● **SET TASK**: In the material below, how many lines contain the string "kern" with matching case? Reply with the number only.

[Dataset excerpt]
::::

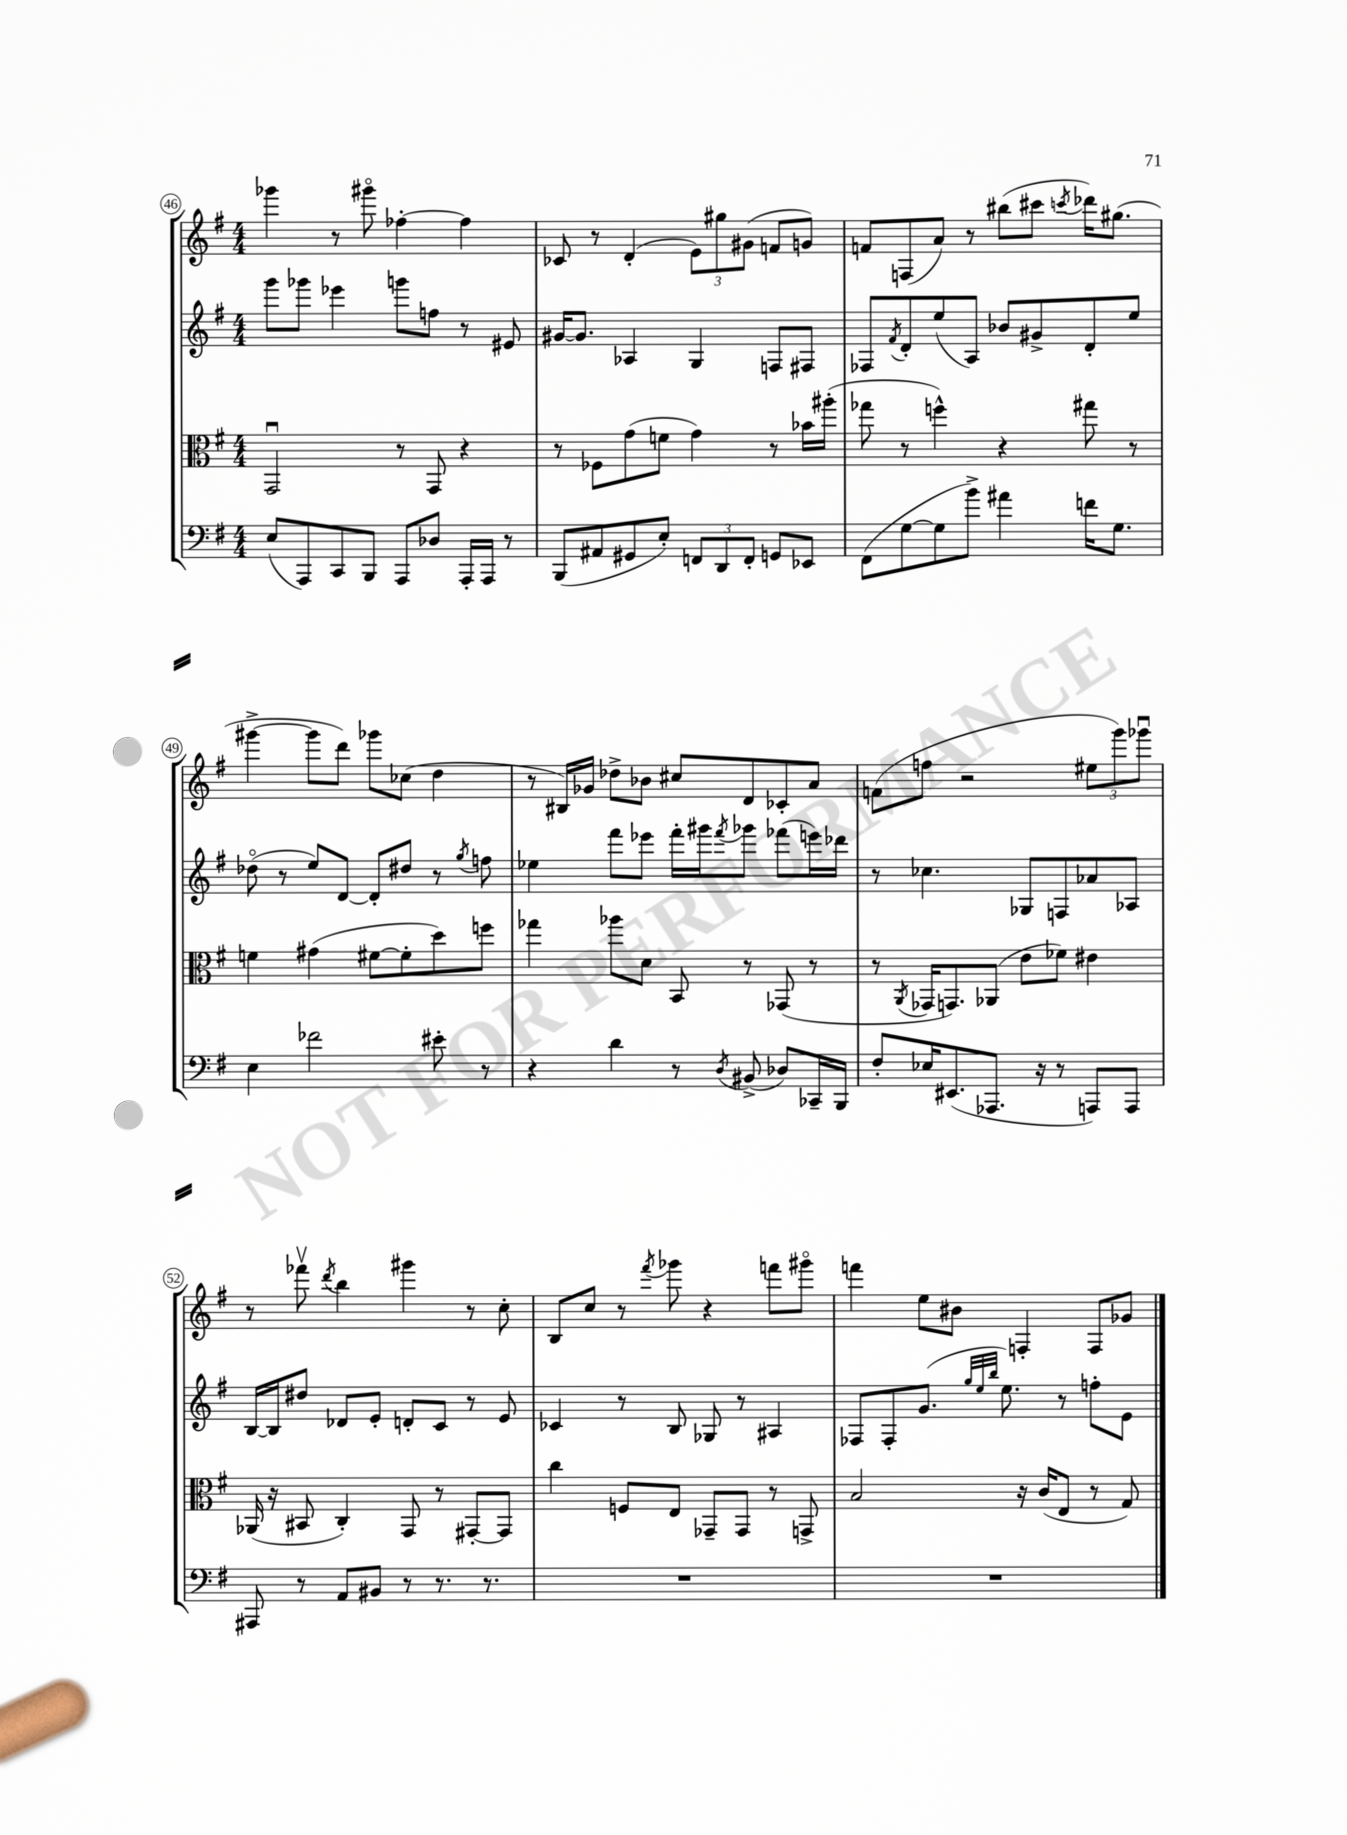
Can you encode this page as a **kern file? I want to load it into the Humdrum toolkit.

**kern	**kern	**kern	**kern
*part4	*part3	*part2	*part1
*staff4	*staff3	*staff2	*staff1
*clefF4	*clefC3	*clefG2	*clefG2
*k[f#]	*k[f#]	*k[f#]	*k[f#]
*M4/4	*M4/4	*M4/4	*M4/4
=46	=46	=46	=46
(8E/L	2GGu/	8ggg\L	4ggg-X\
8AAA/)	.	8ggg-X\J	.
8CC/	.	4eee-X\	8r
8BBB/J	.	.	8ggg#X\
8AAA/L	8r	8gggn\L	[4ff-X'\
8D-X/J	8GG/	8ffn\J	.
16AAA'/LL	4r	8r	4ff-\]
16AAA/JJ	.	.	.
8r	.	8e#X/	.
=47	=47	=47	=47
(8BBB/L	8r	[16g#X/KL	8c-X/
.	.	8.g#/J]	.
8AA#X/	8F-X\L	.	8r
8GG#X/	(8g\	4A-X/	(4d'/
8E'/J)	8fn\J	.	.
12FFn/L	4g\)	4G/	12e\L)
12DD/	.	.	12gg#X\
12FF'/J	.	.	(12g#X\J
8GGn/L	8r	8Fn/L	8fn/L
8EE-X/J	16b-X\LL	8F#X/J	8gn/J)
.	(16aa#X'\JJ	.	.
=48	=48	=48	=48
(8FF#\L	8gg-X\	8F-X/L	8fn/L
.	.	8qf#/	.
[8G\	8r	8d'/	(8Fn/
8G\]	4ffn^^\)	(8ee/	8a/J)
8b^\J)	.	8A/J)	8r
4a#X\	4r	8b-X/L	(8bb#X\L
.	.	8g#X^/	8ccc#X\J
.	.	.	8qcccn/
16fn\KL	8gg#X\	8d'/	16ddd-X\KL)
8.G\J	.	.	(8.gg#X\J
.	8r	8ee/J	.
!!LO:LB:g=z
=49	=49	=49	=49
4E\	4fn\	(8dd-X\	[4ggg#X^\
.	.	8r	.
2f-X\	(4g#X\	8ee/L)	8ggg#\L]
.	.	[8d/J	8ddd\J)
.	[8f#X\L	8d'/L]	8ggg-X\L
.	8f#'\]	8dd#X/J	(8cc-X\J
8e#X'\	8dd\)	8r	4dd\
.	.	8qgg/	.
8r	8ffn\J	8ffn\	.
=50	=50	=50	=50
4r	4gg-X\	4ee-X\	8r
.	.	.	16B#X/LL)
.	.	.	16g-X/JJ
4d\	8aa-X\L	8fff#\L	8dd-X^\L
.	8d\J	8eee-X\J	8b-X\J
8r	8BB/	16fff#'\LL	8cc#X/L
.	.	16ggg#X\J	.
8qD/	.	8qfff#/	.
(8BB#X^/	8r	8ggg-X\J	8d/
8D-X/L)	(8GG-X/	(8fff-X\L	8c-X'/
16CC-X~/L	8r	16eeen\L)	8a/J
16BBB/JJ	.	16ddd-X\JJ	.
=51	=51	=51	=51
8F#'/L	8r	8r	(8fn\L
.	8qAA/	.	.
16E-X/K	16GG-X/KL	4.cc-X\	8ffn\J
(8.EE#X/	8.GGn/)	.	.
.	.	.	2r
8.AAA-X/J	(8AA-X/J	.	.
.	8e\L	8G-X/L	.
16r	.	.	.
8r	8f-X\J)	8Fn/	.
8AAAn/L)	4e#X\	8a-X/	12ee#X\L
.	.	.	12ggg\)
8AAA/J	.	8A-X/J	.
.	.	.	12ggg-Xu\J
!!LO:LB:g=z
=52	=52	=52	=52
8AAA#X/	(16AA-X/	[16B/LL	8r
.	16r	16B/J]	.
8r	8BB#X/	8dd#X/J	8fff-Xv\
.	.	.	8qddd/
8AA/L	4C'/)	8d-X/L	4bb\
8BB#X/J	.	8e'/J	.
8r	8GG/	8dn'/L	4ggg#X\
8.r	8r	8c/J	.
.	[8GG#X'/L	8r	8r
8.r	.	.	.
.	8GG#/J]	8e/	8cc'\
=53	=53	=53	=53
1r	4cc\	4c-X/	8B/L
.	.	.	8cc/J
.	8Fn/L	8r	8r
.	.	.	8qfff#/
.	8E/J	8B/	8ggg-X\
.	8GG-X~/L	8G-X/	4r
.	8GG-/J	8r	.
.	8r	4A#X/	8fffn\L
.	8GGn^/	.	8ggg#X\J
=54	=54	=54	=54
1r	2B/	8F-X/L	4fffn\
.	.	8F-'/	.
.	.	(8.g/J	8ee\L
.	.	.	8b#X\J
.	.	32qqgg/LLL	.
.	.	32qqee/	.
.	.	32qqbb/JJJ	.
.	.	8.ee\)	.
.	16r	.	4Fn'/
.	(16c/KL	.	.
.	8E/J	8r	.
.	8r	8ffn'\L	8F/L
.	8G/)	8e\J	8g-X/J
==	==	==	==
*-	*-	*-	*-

::::

● **REPLY TO THE TASK**: 2